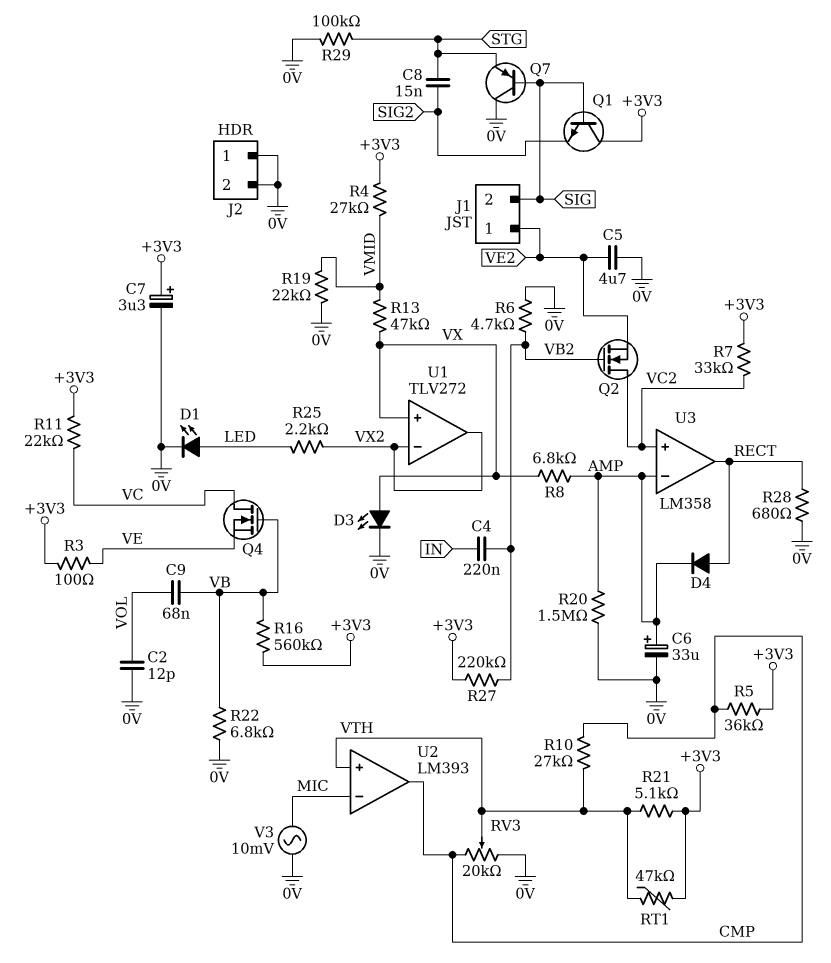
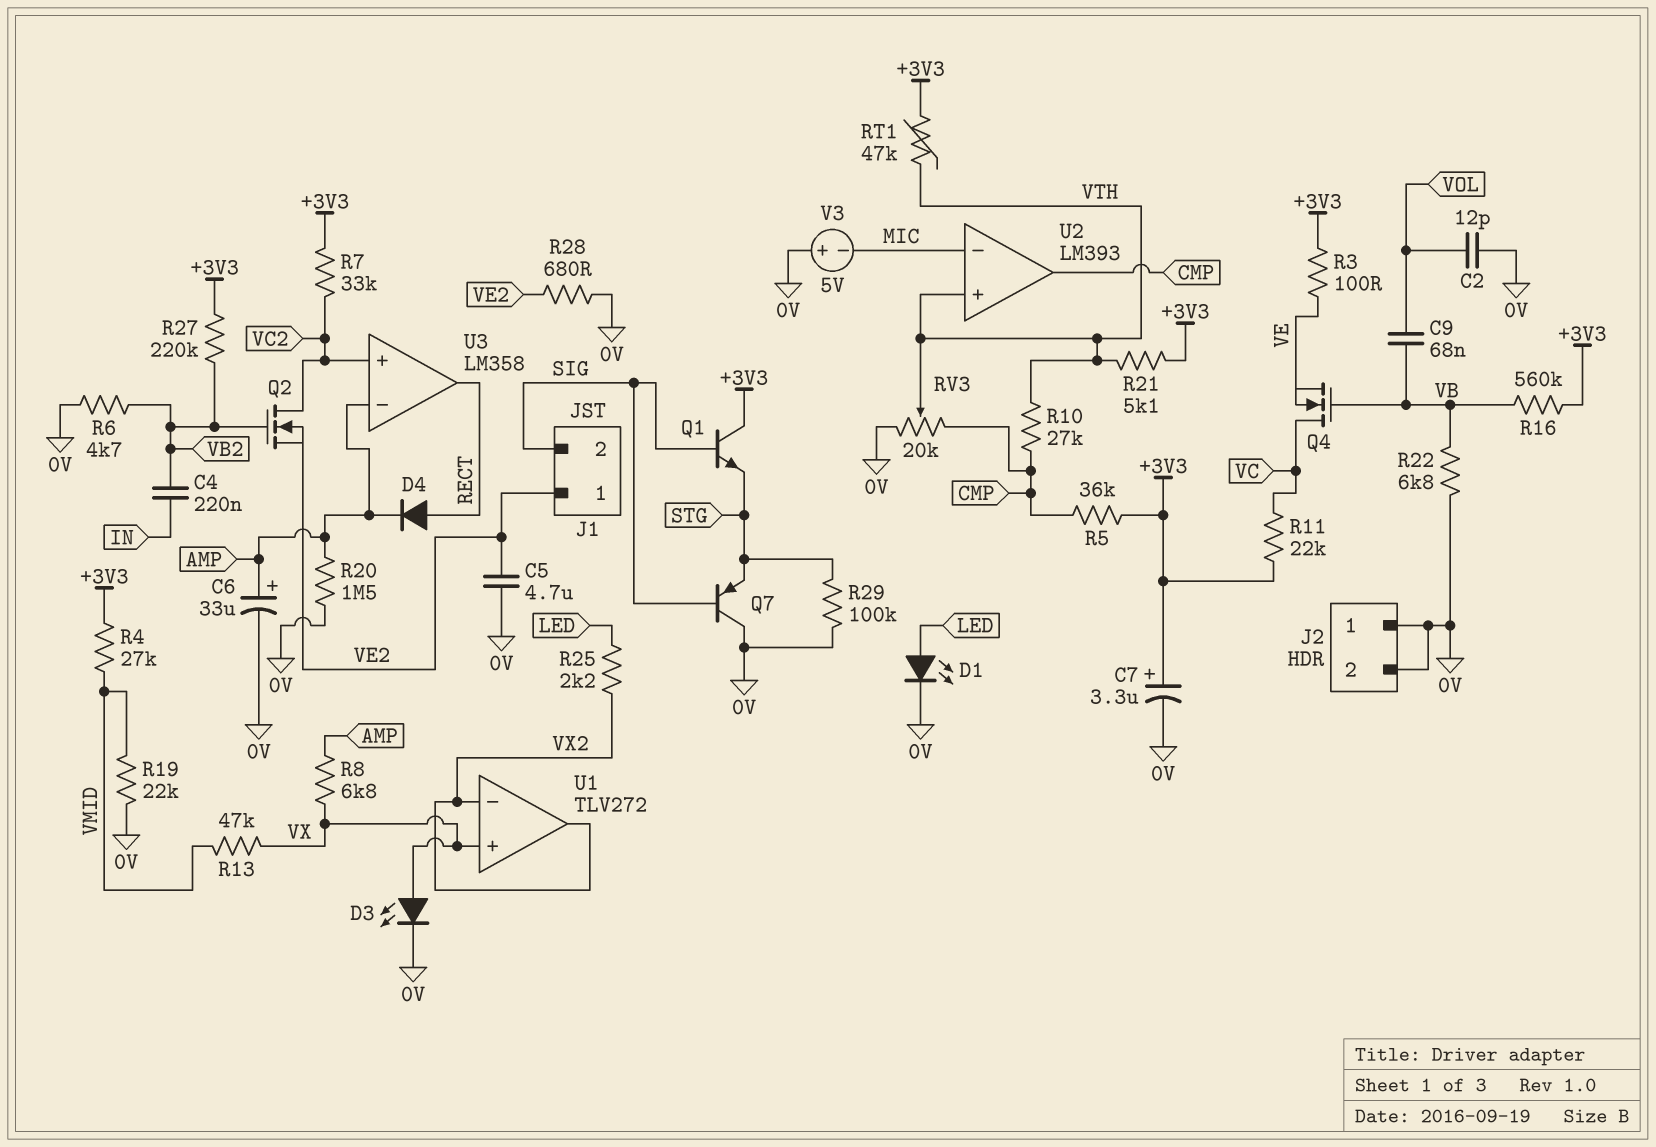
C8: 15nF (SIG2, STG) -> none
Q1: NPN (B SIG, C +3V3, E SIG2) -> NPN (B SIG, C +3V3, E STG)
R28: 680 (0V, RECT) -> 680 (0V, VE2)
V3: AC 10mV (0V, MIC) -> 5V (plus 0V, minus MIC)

---

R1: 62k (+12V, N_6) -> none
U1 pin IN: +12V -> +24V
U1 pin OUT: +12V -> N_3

...

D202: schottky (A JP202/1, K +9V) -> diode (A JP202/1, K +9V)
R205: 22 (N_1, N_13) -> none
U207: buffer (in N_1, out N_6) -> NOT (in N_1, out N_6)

- TASK
Each line above that contains "none" counts once; report the total of such lines and nothing more.

- OUTPUT BELOW
3